▶ **What is needed**
Everything from the line containing "orange gift (1st" through the final line of the material is to be restated word for word, and only that.

▶ **Dataset content**
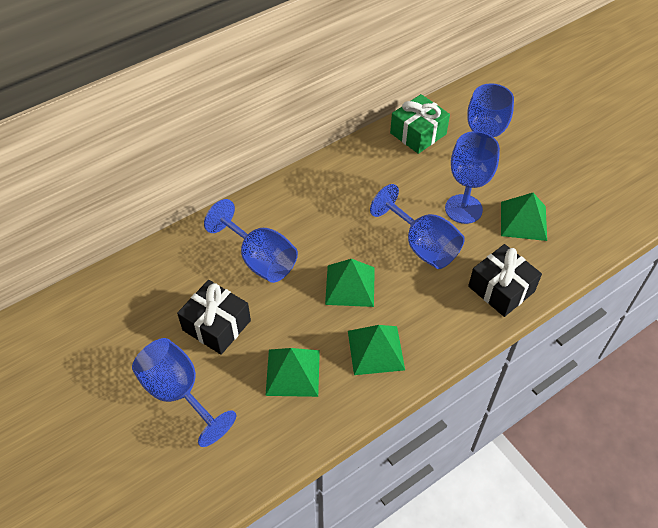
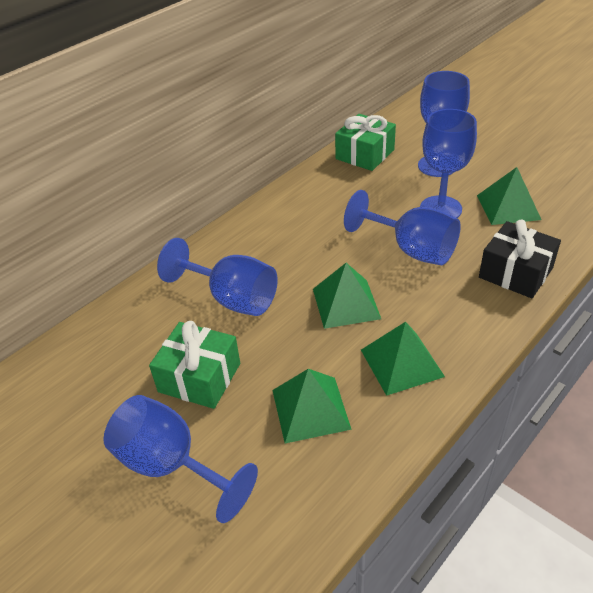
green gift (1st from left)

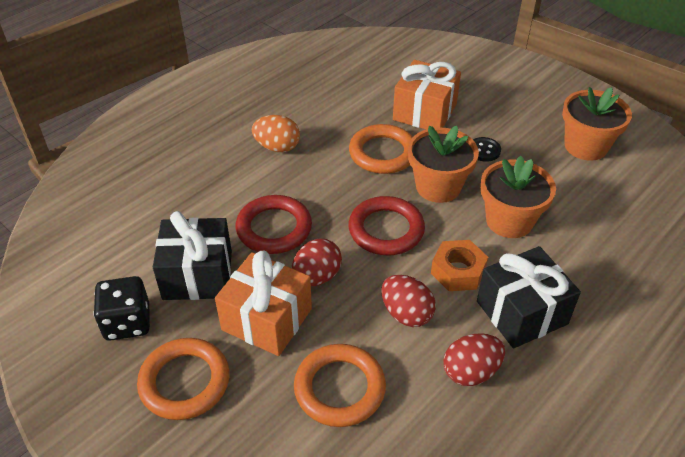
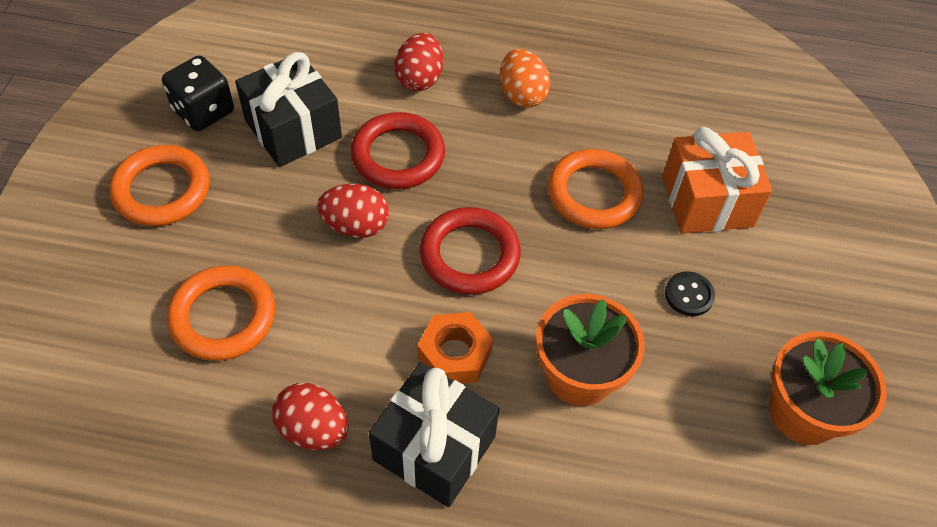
orange flower pot (1st from left in the first image)
orange gift (1st from left in the first image)
red egg (3rd from left)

▶ **Exercise output**
orange gift (1st from left in the first image)
red egg (3rd from left)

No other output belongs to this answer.